-- Action item --
Pictures stay out of the copy; set down each line of the listing below exactly.

-- The input --
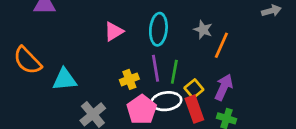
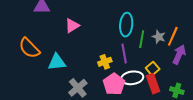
gray star: (203, 30) -> (159, 37), moved
pink triangle: (114, 31) -> (72, 26), moved
green line: (174, 72) -> (142, 39), moved
purple arrow: (224, 87) -> (179, 55), moved

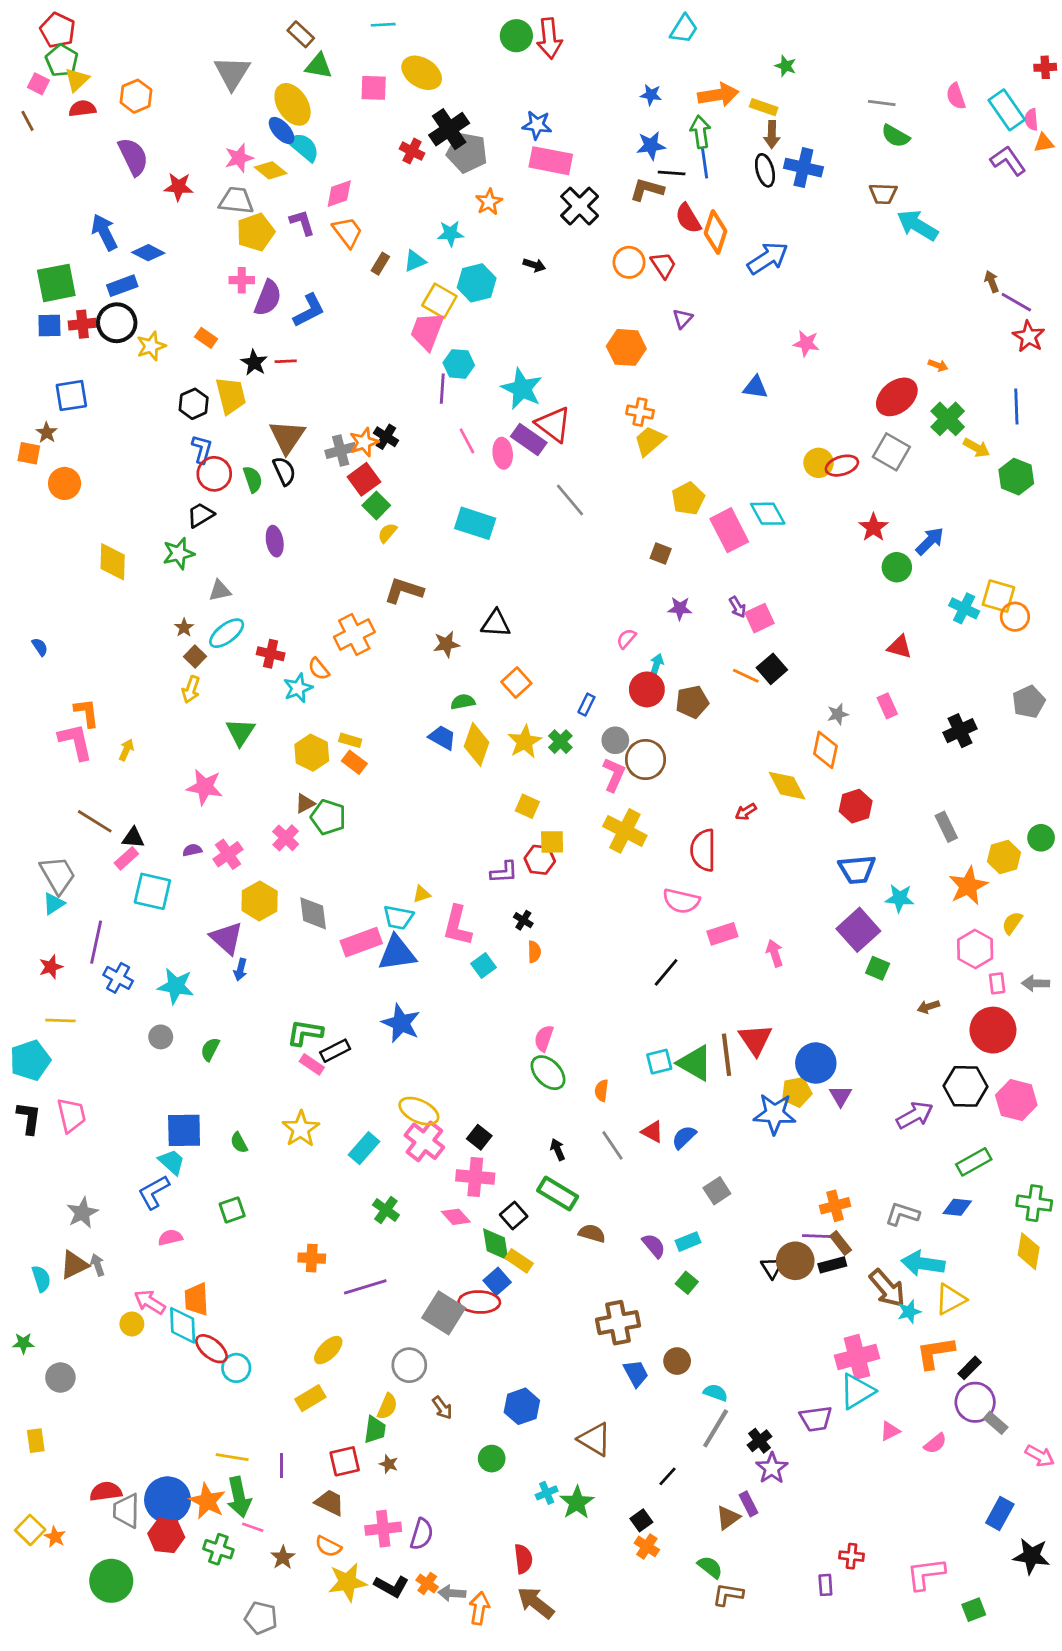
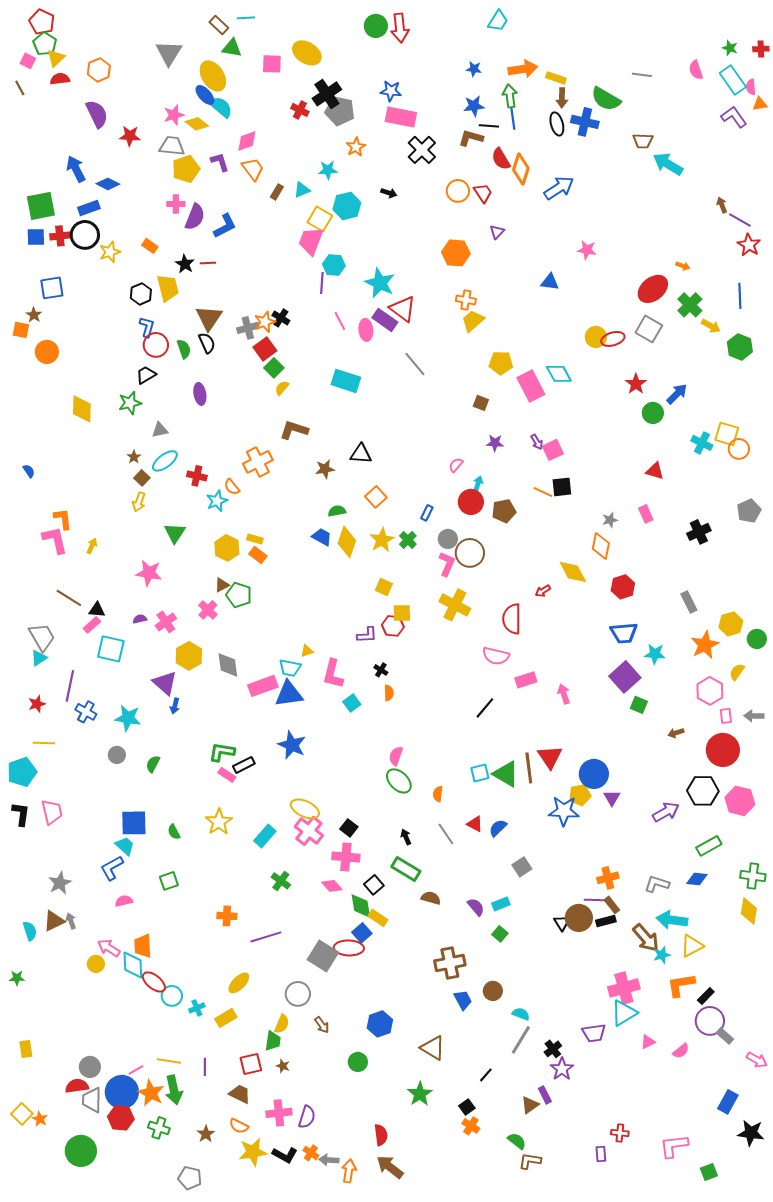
cyan line: (383, 25) -> (246, 18), moved
green star: (786, 66) -> (730, 48), moved
green semicircle: (895, 136) -> (606, 99), moved, size x1.4
yellow pentagon: (688, 499) -> (501, 363), turned 30
black square: (772, 669) -> (562, 487), turned 35
green circle: (1041, 838) -> (757, 639), moved
gray circle: (60, 1378) -> (90, 1067), moved
cyan cross: (547, 1493) -> (197, 1008), moved
pink line: (253, 1527) -> (136, 1070), moved, turned -49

-- Exercise response --
gray star: (203, 30) -> (159, 37), moved
pink triangle: (114, 31) -> (72, 26), moved
green line: (174, 72) -> (142, 39), moved
purple arrow: (224, 87) -> (179, 55), moved

cyan line: (383, 25) -> (246, 18), moved
green star: (786, 66) -> (730, 48), moved
green semicircle: (895, 136) -> (606, 99), moved, size x1.4
yellow pentagon: (688, 499) -> (501, 363), turned 30
black square: (772, 669) -> (562, 487), turned 35
green circle: (1041, 838) -> (757, 639), moved
gray circle: (60, 1378) -> (90, 1067), moved
cyan cross: (547, 1493) -> (197, 1008), moved
pink line: (253, 1527) -> (136, 1070), moved, turned -49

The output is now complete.